__Problem to solve__:
Below are records; how many of their lines contain "none"? Answer with only the number.
== == ==
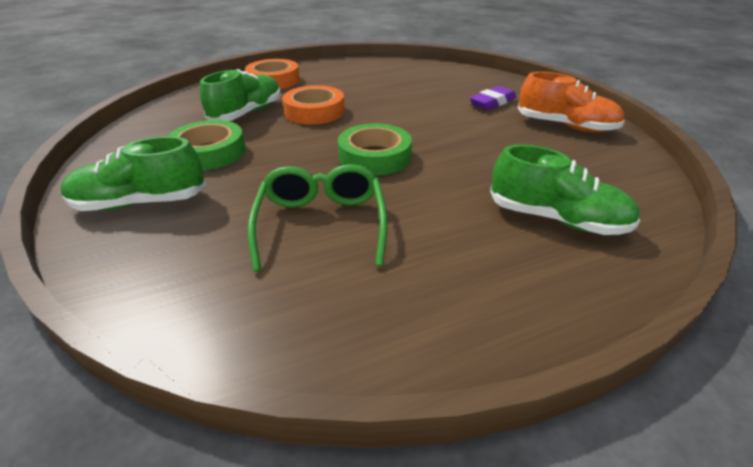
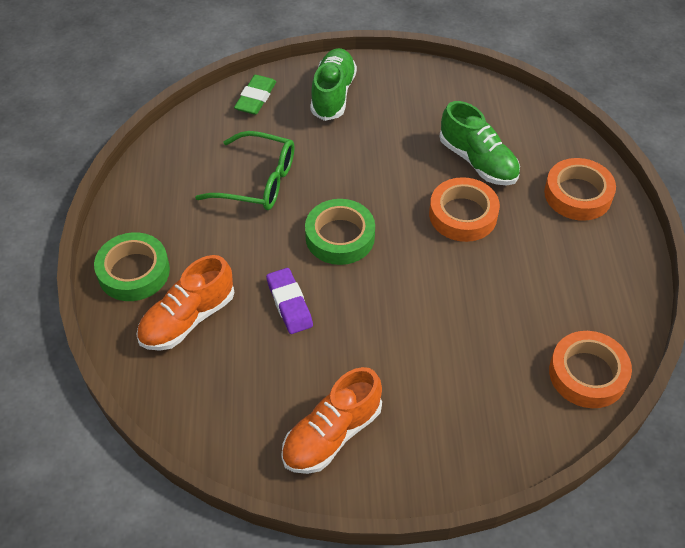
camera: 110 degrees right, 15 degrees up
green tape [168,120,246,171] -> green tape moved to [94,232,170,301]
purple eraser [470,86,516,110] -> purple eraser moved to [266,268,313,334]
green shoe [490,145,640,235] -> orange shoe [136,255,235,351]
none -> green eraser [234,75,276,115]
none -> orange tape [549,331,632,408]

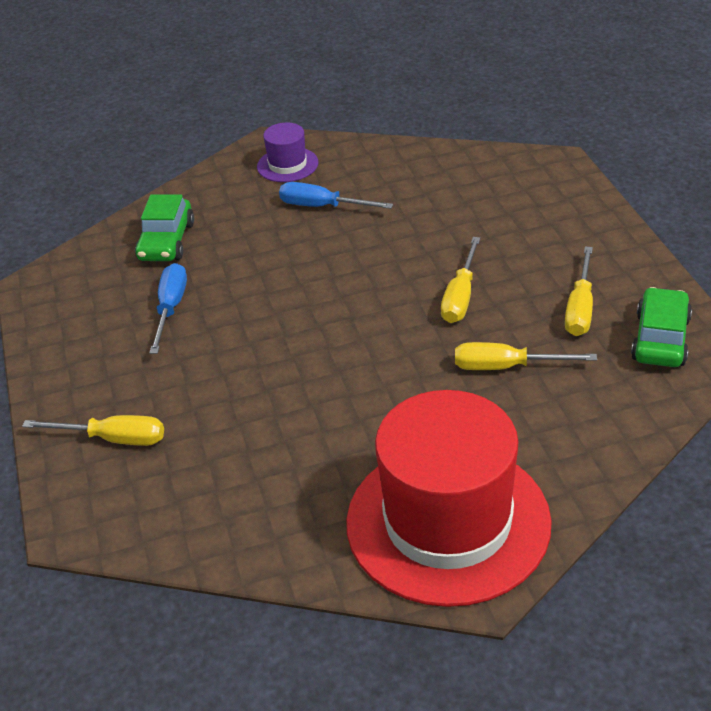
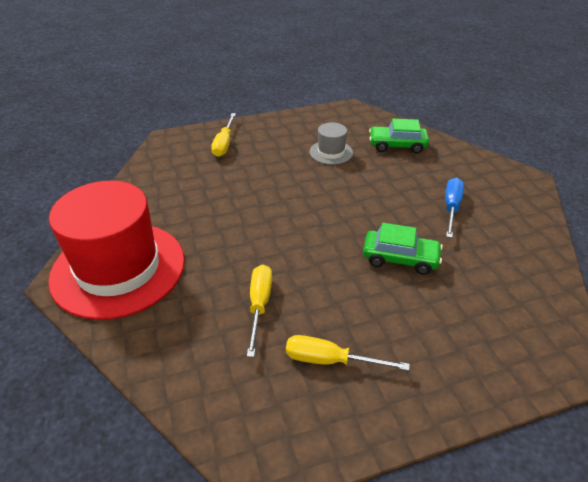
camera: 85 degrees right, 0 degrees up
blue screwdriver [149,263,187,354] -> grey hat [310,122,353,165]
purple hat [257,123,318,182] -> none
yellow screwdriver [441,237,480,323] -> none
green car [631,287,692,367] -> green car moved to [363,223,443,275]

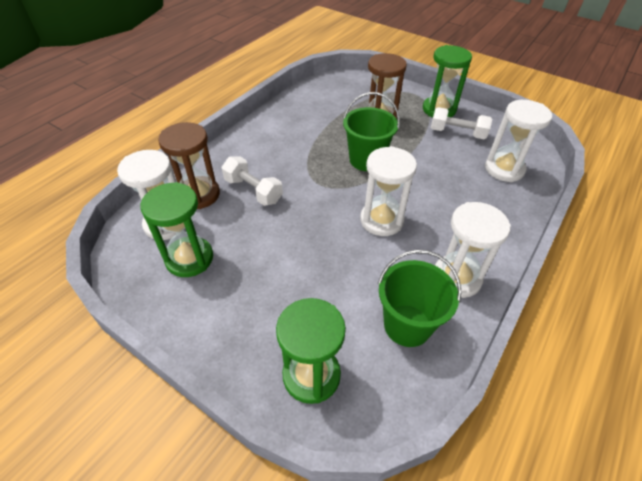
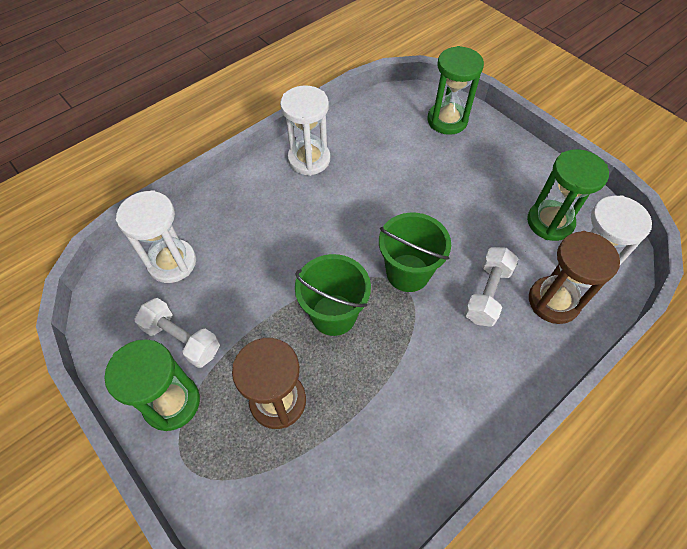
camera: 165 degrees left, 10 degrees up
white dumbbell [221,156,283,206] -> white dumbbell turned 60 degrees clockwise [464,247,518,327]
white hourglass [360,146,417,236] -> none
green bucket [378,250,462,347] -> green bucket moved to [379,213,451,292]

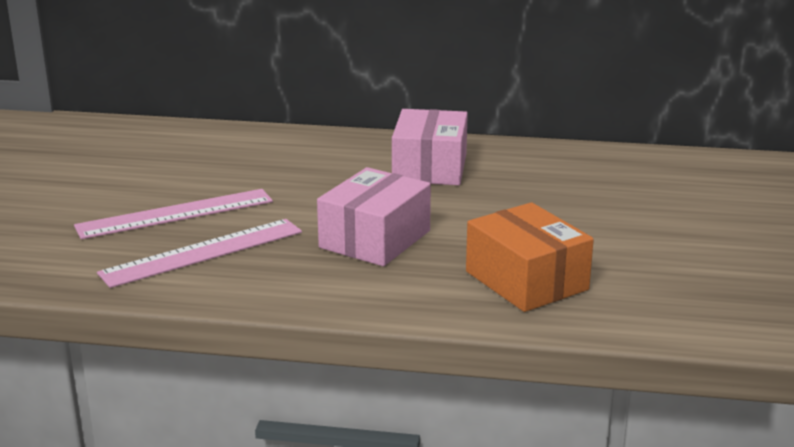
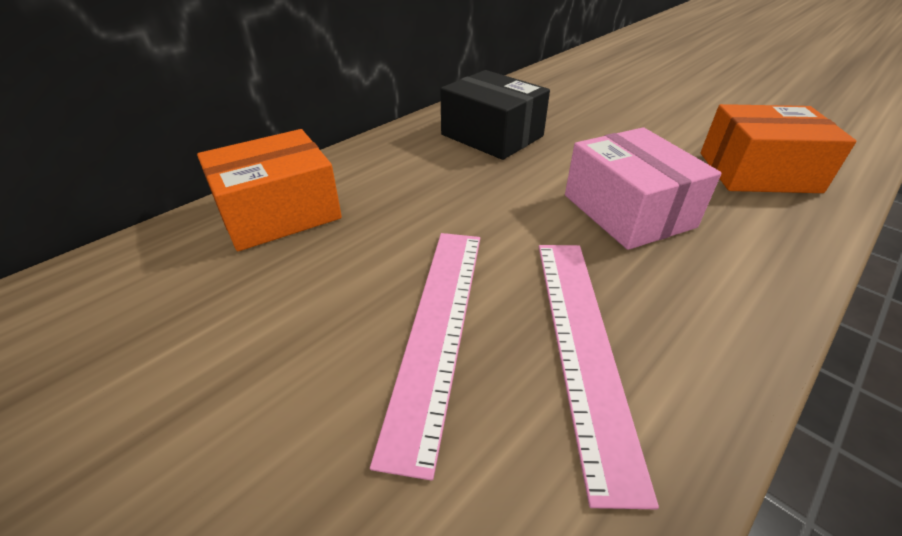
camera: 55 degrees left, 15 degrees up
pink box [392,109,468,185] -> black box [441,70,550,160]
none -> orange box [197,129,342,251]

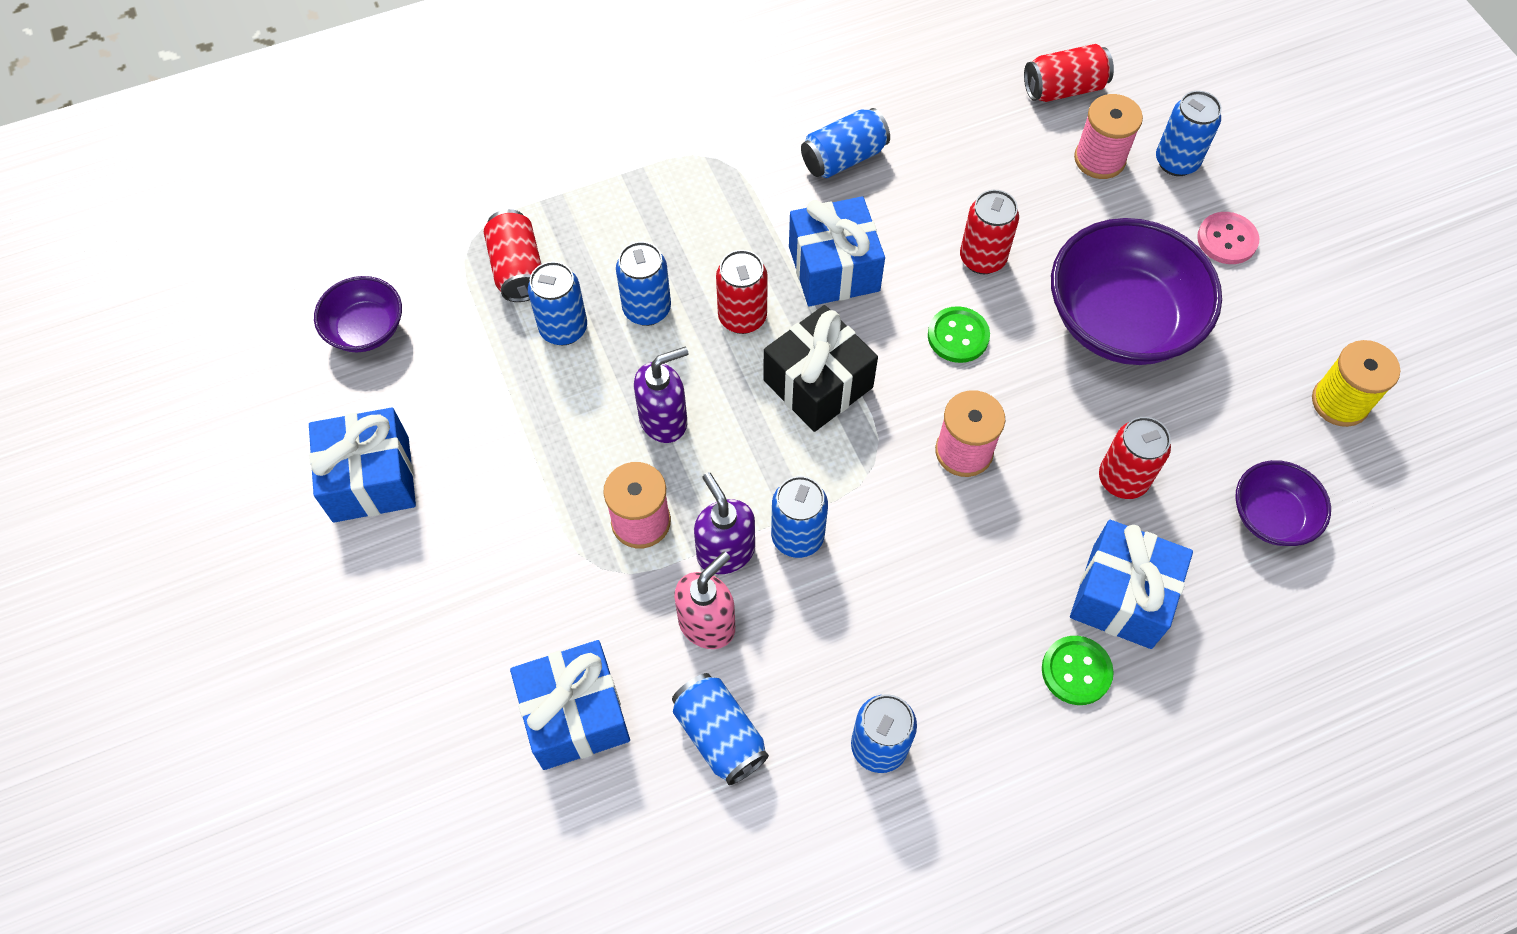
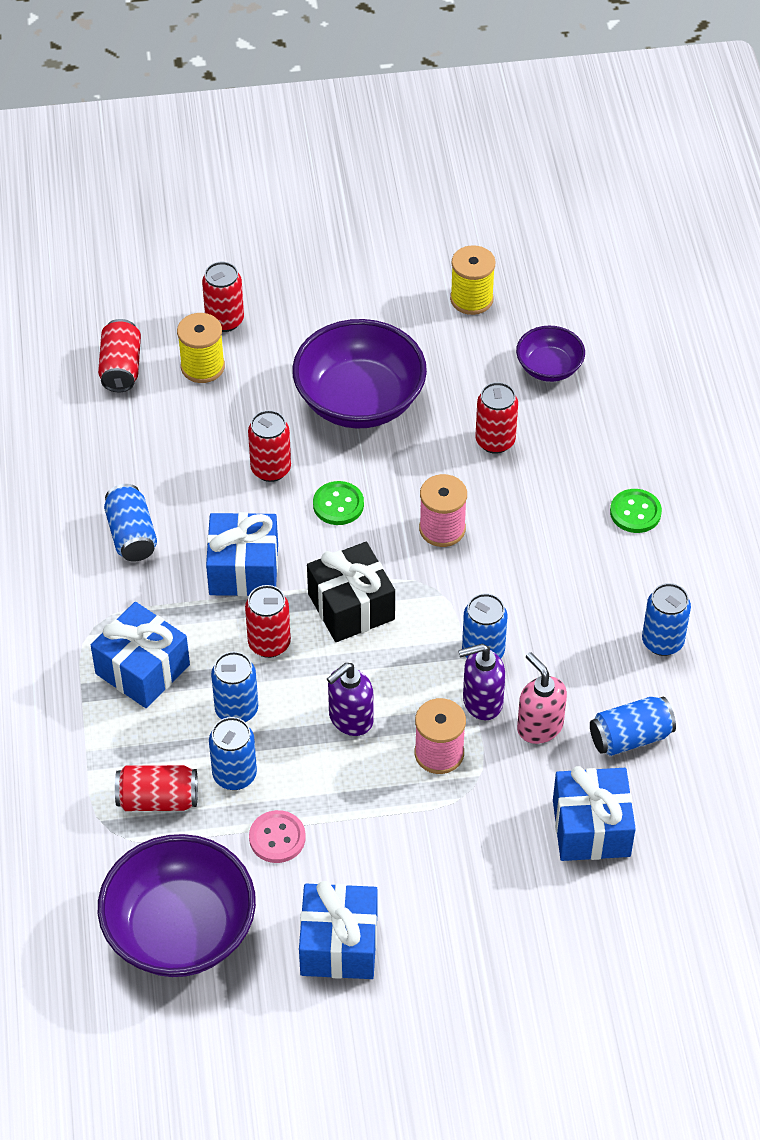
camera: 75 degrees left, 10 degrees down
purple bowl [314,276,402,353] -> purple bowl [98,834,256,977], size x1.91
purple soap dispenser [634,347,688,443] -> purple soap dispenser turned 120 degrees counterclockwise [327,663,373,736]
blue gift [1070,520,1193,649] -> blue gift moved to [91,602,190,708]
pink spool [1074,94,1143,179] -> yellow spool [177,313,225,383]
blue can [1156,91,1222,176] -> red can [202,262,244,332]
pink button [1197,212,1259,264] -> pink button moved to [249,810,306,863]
== == ==
__Reply to the task__:
6